DATA SUPPLIED -
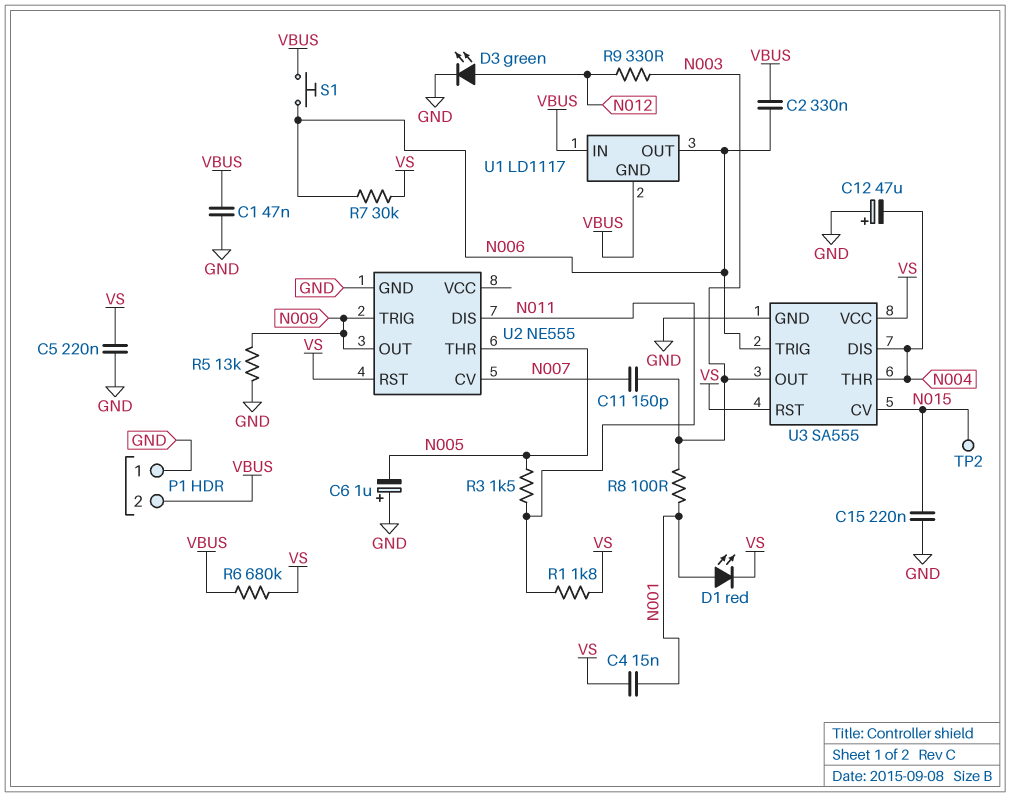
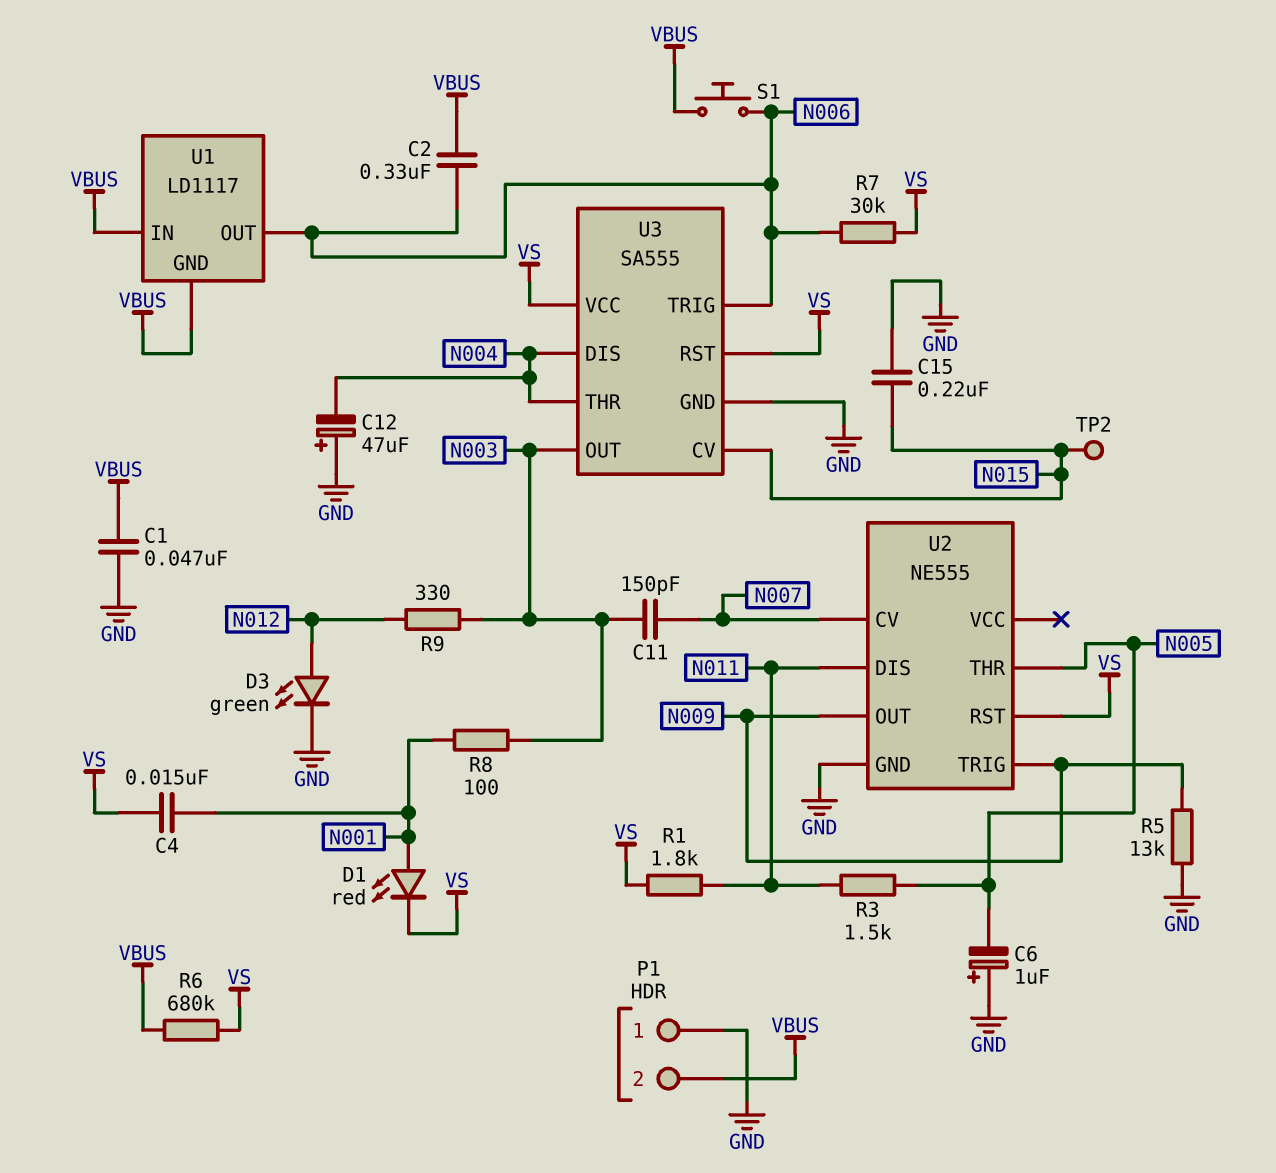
C5: 220nF (GND, VS) -> none

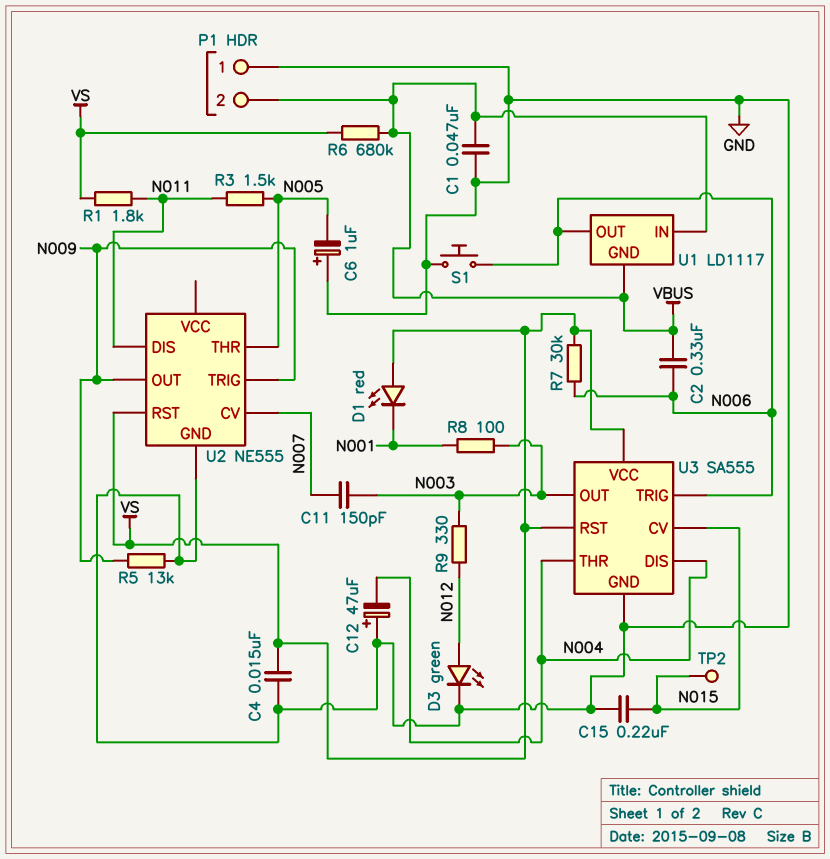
C4: 15nF (N001, VS) -> 15nF (GND, VS)
D1: LED red (A N001, K VS) -> LED red (A VS, K N001)
S1: button (N006, VBUS) -> button (GND, N006)

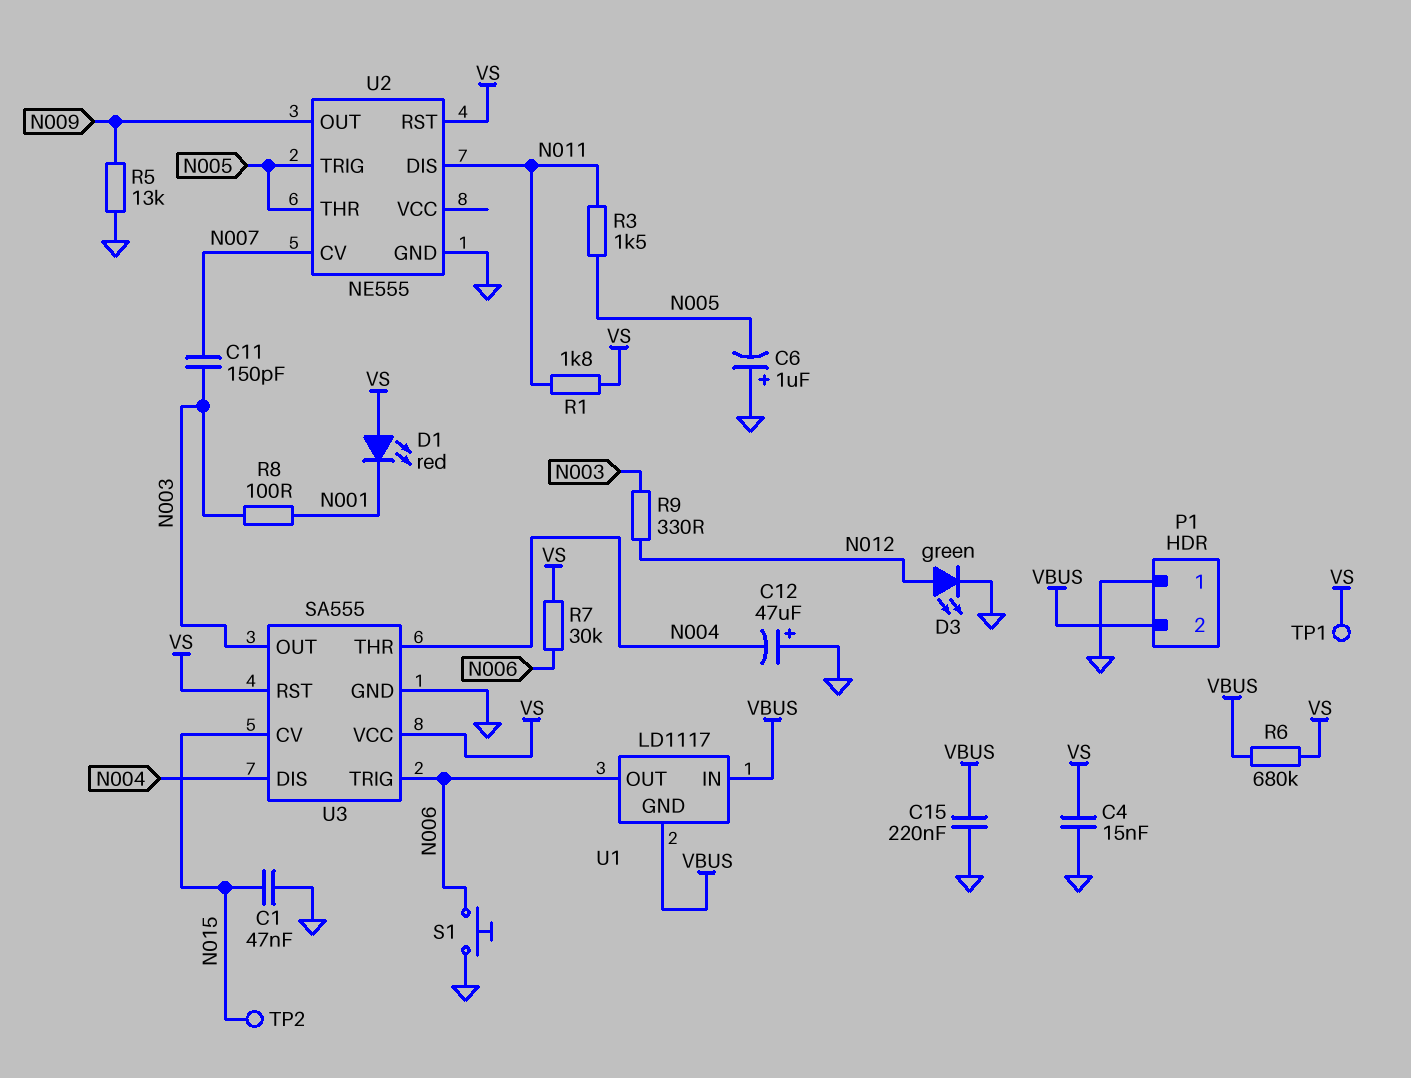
C1: 47nF (GND, VBUS) -> 47nF (GND, N015)
C2: 330nF (N006, VBUS) -> none
C15: 220nF (GND, N015) -> 220nF (GND, VBUS)
TP1: none -> test point (VS)
U2 pin TRIG: N009 -> N005

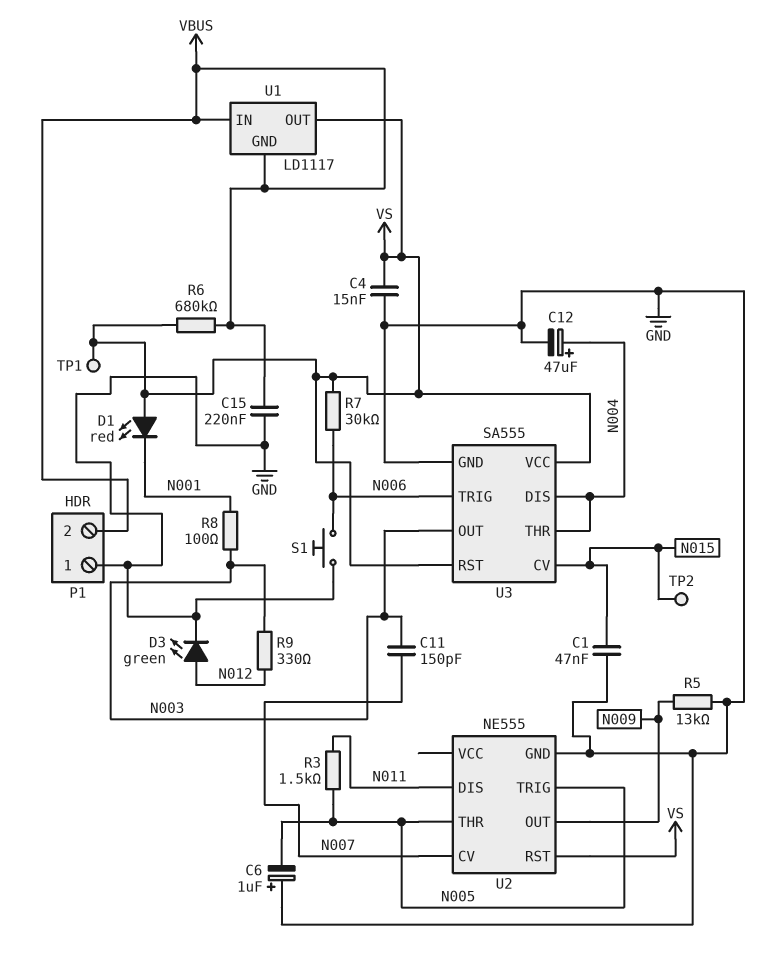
C12: 47uF (plus GND, minus N004) -> 47uF (plus N004, minus GND)
R1: 1.8k (N011, VS) -> none
U1 pin OUT: N006 -> VS

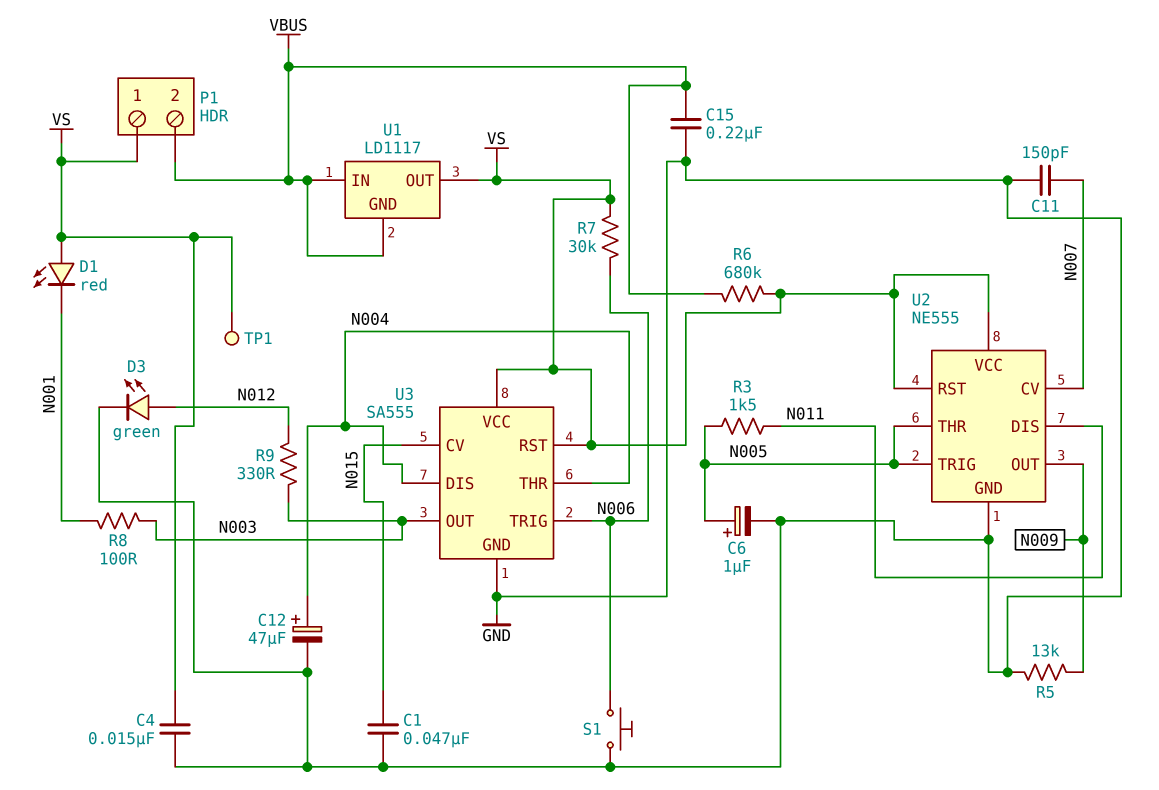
C6: 1uF (plus GND, minus N005) -> 1uF (plus N005, minus GND)
C11: 150pF (N003, N007) -> 150pF (GND, N007)
P1 pin 1: GND -> VS
TP2: test point (N015) -> none
U2 pin VCC: none -> VS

WHAT IS NEEDED -
This calls for each record above to be set down exactly, with the images skipped.

FINISHED TASK -
C5: 220nF (GND, VS) -> none

C4: 15nF (N001, VS) -> 15nF (GND, VS)
D1: LED red (A N001, K VS) -> LED red (A VS, K N001)
S1: button (N006, VBUS) -> button (GND, N006)

C1: 47nF (GND, VBUS) -> 47nF (GND, N015)
C2: 330nF (N006, VBUS) -> none
C15: 220nF (GND, N015) -> 220nF (GND, VBUS)
TP1: none -> test point (VS)
U2 pin TRIG: N009 -> N005

C12: 47uF (plus GND, minus N004) -> 47uF (plus N004, minus GND)
R1: 1.8k (N011, VS) -> none
U1 pin OUT: N006 -> VS

C6: 1uF (plus GND, minus N005) -> 1uF (plus N005, minus GND)
C11: 150pF (N003, N007) -> 150pF (GND, N007)
P1 pin 1: GND -> VS
TP2: test point (N015) -> none
U2 pin VCC: none -> VS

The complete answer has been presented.